BEGIN Material provided
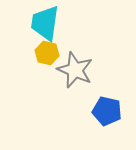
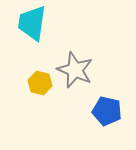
cyan trapezoid: moved 13 px left
yellow hexagon: moved 7 px left, 30 px down
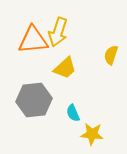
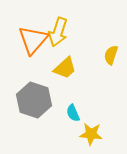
orange triangle: rotated 44 degrees counterclockwise
gray hexagon: rotated 24 degrees clockwise
yellow star: moved 1 px left
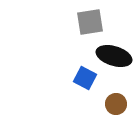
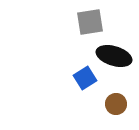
blue square: rotated 30 degrees clockwise
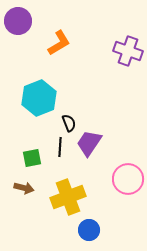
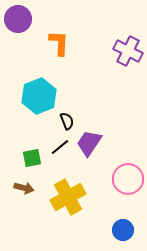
purple circle: moved 2 px up
orange L-shape: rotated 56 degrees counterclockwise
purple cross: rotated 8 degrees clockwise
cyan hexagon: moved 2 px up
black semicircle: moved 2 px left, 2 px up
black line: rotated 48 degrees clockwise
yellow cross: rotated 8 degrees counterclockwise
blue circle: moved 34 px right
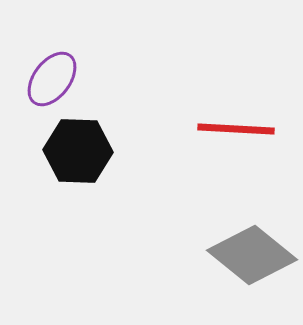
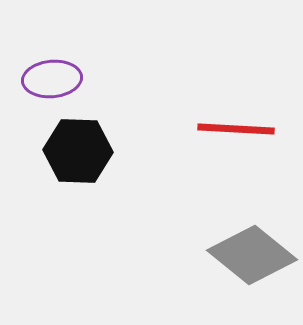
purple ellipse: rotated 48 degrees clockwise
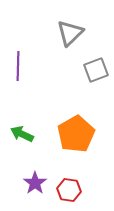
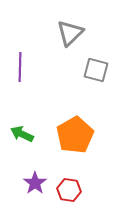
purple line: moved 2 px right, 1 px down
gray square: rotated 35 degrees clockwise
orange pentagon: moved 1 px left, 1 px down
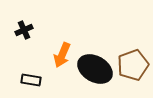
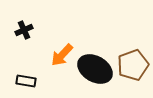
orange arrow: rotated 20 degrees clockwise
black rectangle: moved 5 px left, 1 px down
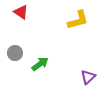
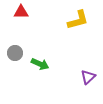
red triangle: rotated 35 degrees counterclockwise
green arrow: rotated 60 degrees clockwise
END Material provided
> [Work item] The expected response is every line of the material, written out exactly, with the images removed.

> [Exercise answer]
cyan trapezoid: moved 13 px left
yellow hexagon: moved 7 px left, 30 px down
orange triangle: rotated 44 degrees counterclockwise
gray hexagon: rotated 24 degrees clockwise
yellow star: moved 1 px left
blue square: rotated 30 degrees clockwise
purple circle: moved 2 px up
orange L-shape: rotated 56 degrees counterclockwise
purple cross: rotated 8 degrees clockwise
cyan hexagon: moved 2 px up
black semicircle: moved 2 px left, 2 px up
black line: rotated 48 degrees clockwise
yellow cross: rotated 8 degrees counterclockwise
blue circle: moved 34 px right
purple ellipse: rotated 48 degrees clockwise
purple line: moved 2 px right, 1 px down
gray square: rotated 35 degrees clockwise
orange pentagon: moved 1 px left, 1 px down
orange arrow: rotated 20 degrees clockwise
black rectangle: moved 5 px left, 1 px down
red triangle: rotated 35 degrees counterclockwise
green arrow: rotated 60 degrees clockwise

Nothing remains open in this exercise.